[Scene change data]
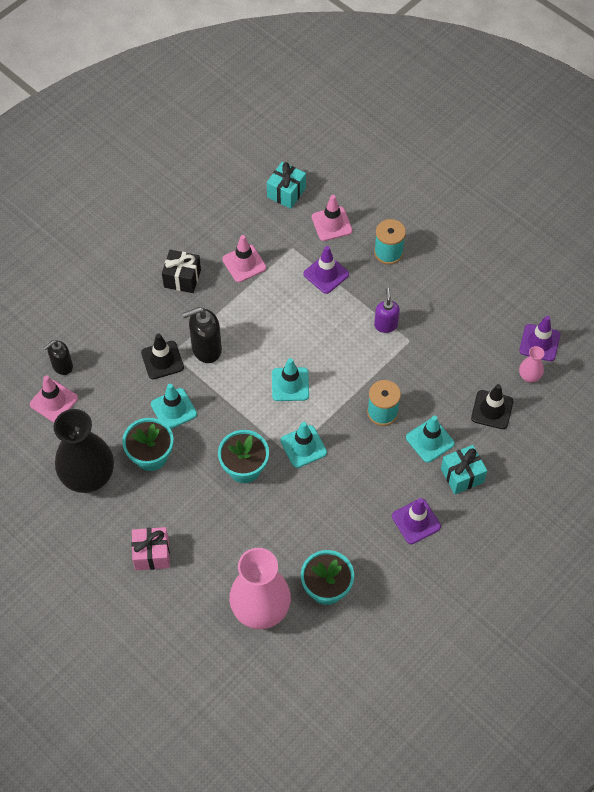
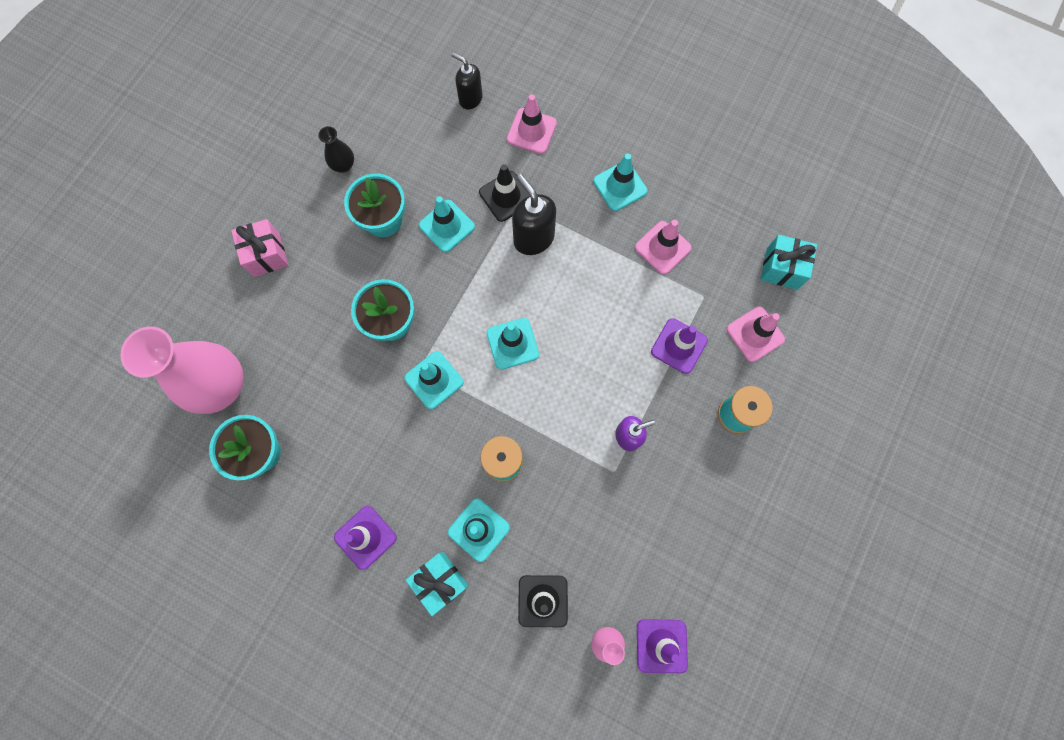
camera: 75 degrees right, 15 degrees up
pink traffic cone [30,375,78,422] -> pink traffic cone moved to [507,94,557,154]
black vase [54,409,114,493] -> black vase [318,126,354,173], size x0.44
black gift [162,250,201,293] -> turquoise traffic cone [593,153,648,211]

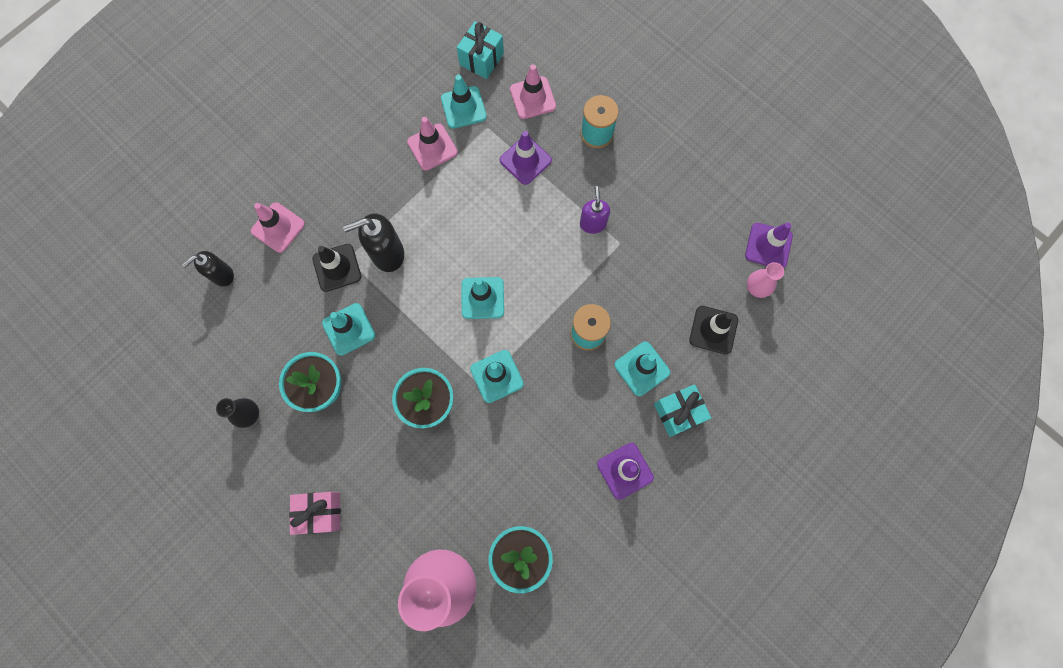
camera: 75 degrees left, 0 degrees up
turquoise traffic cone [593,153,648,211] -> turquoise traffic cone moved to [441,75,487,129]

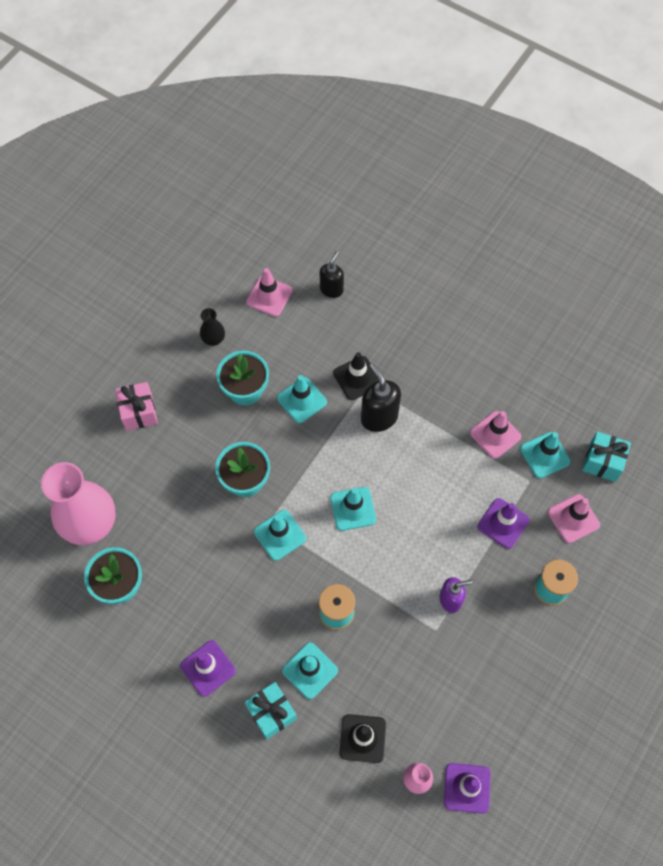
camera: 80 degrees right, 10 degrees down
black soap dispenser [182,251,234,287] -> black soap dispenser turned 75 degrees clockwise [320,251,344,298]
pink traffic cone [251,202,305,253] -> pink traffic cone moved to [246,268,292,317]

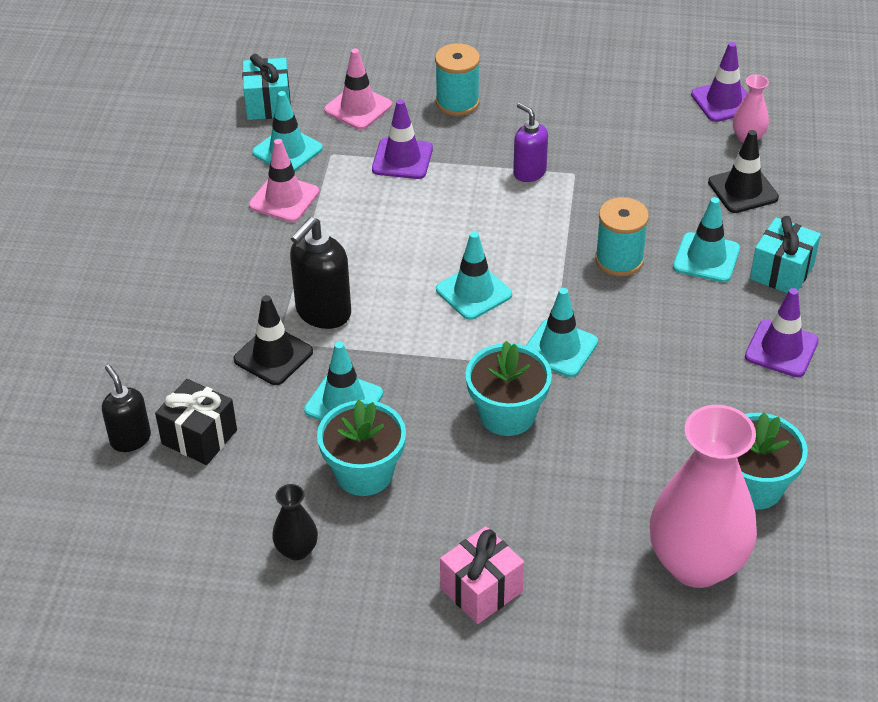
camera: 115 degrees left, 20 degrees down
pink traffic cone [246,268,292,317] -> none
black soap dispenser [320,251,344,298] -> black soap dispenser turned 60 degrees clockwise [102,365,151,452]
none -> black gift [155,379,237,465]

**Work item**
Your answer must be the lines from the one containing "black gift [162,250,201,293]" through the last line of the records, printed exactly with no pictures; please include both ends.

**Task solution**
black gift [162,250,201,293] -> turquoise traffic cone [593,153,648,211]

camera: 75 degrees left, 0 degrees up
turquoise traffic cone [593,153,648,211] -> turquoise traffic cone moved to [441,75,487,129]

camera: 80 degrees right, 10 degrees down
black soap dispenser [182,251,234,287] -> black soap dispenser turned 75 degrees clockwise [320,251,344,298]
pink traffic cone [251,202,305,253] -> pink traffic cone moved to [246,268,292,317]

camera: 115 degrees left, 20 degrees down
pink traffic cone [246,268,292,317] -> none
black soap dispenser [320,251,344,298] -> black soap dispenser turned 60 degrees clockwise [102,365,151,452]
none -> black gift [155,379,237,465]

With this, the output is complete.